**WHAT IS BEING ASKED:**
The whole listing, apart from its images, should be restated word for word.

-- Opening Marker --

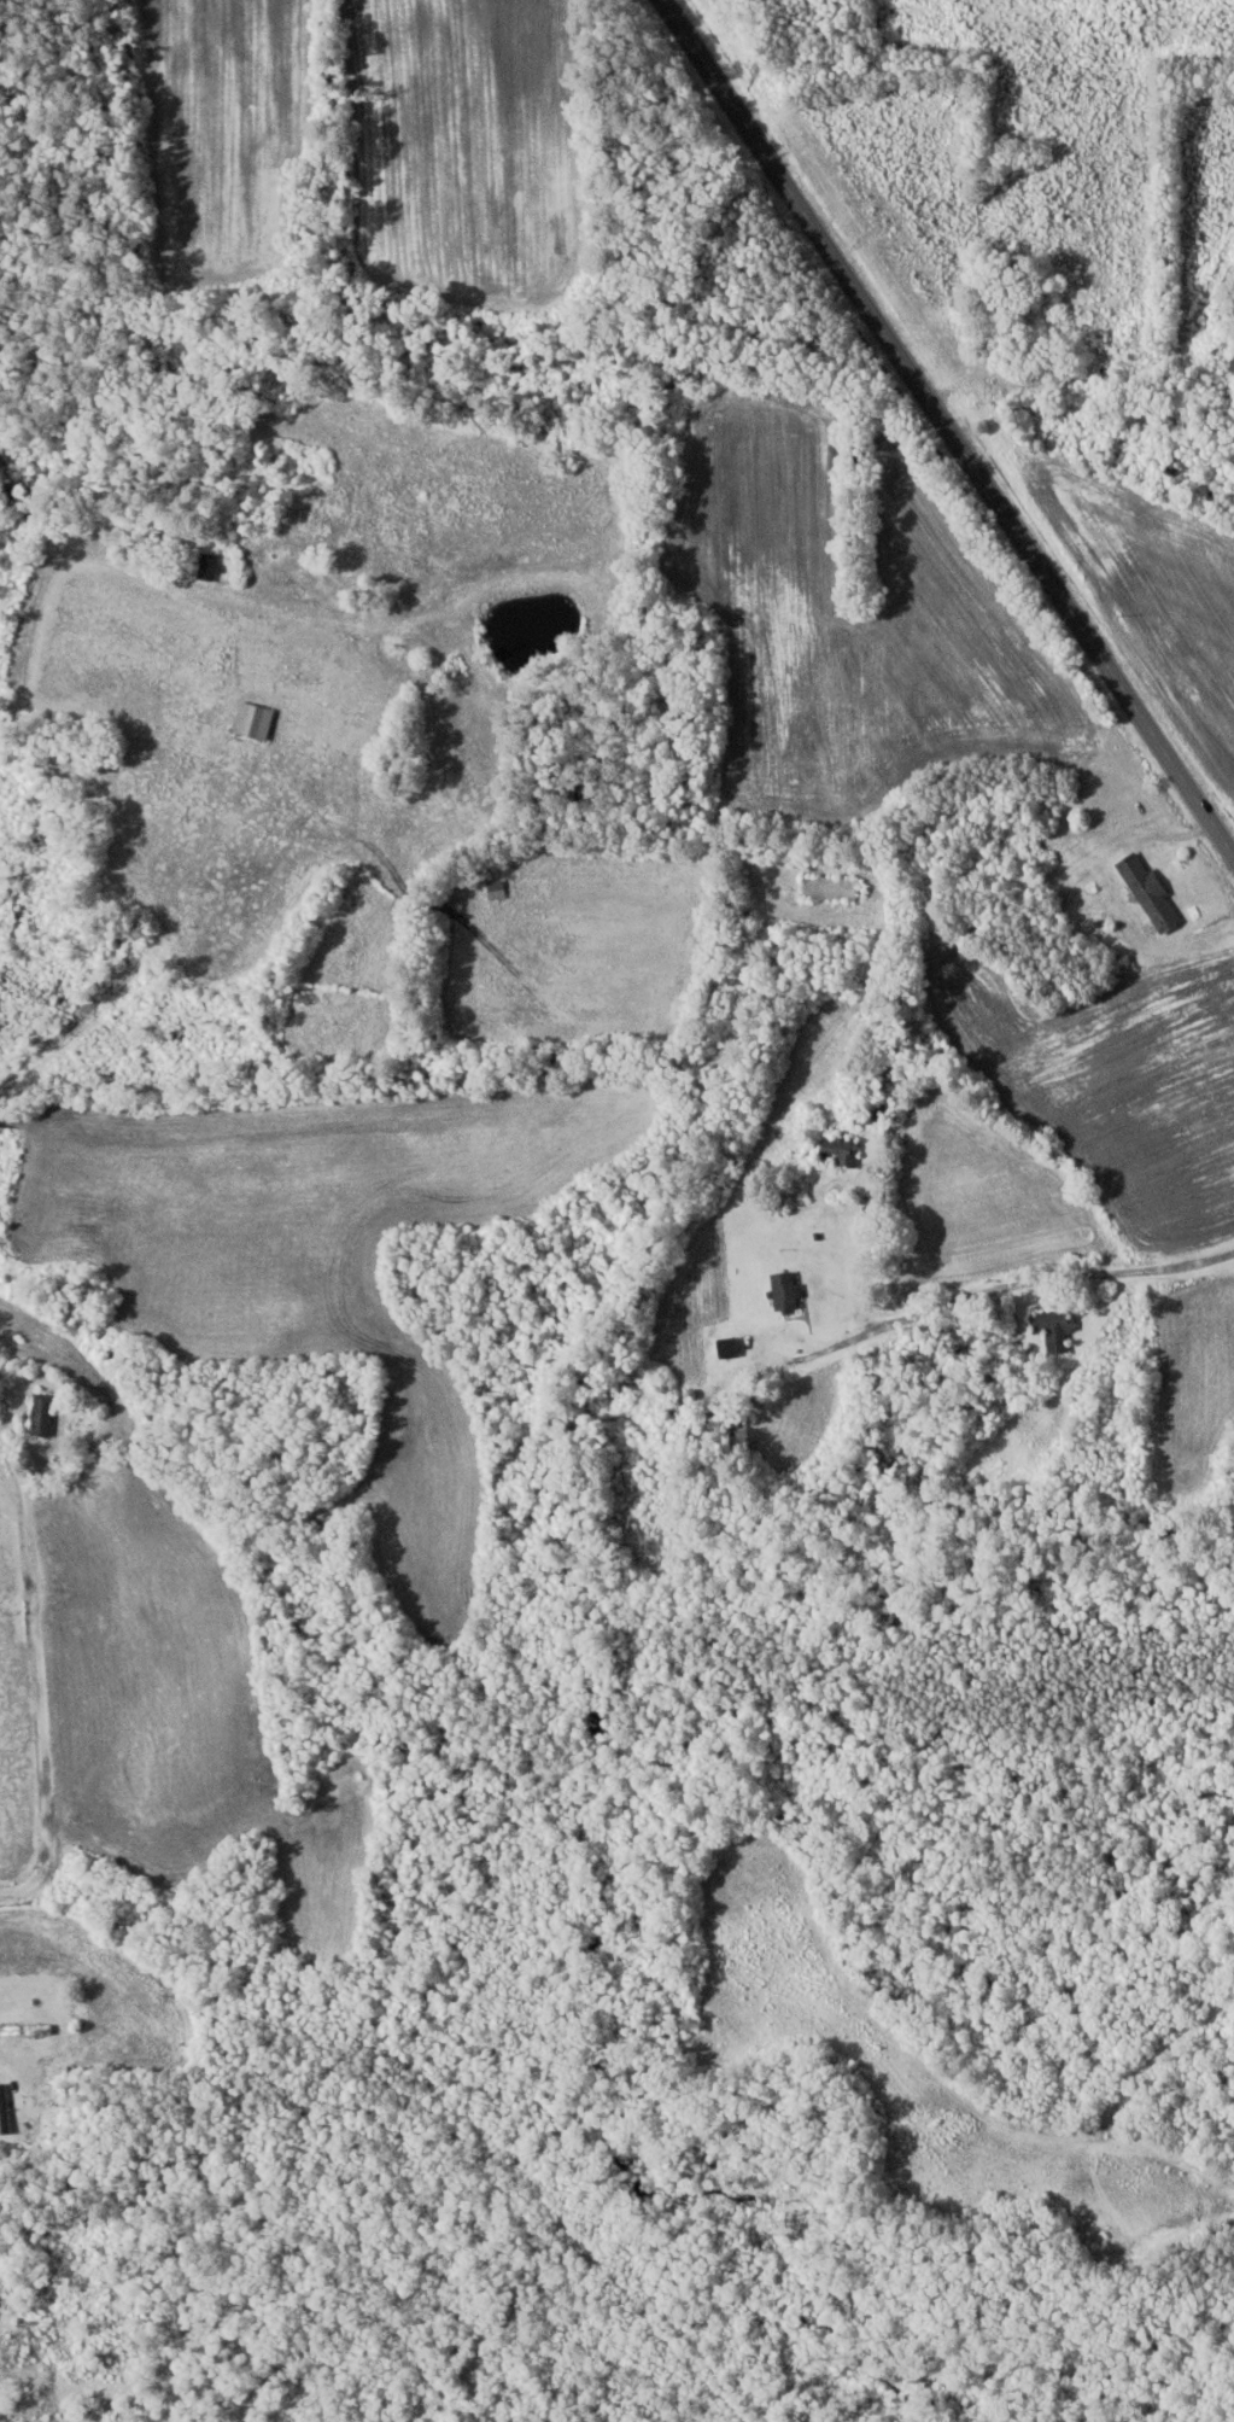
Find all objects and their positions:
road: (975, 267)
building: (1233, 363)
road: (947, 428)
building: (212, 564)
building: (1011, 880)
building: (1151, 893)
building: (871, 1114)
building: (839, 1151)
building: (771, 1228)
building: (786, 1291)
road: (909, 1312)
building: (1054, 1329)
building: (43, 1416)
road: (124, 1817)
road: (157, 1817)
building: (26, 2030)
building: (4, 2108)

-- Closing Marker --

**EXERCISE OUTPUT:**
Find all objects and their positions:
road: (975, 267)
building: (1233, 363)
road: (947, 428)
building: (212, 564)
building: (1011, 880)
building: (1151, 893)
building: (871, 1114)
building: (839, 1151)
building: (771, 1228)
building: (786, 1291)
road: (909, 1312)
building: (1054, 1329)
building: (43, 1416)
road: (124, 1817)
road: (157, 1817)
building: (26, 2030)
building: (4, 2108)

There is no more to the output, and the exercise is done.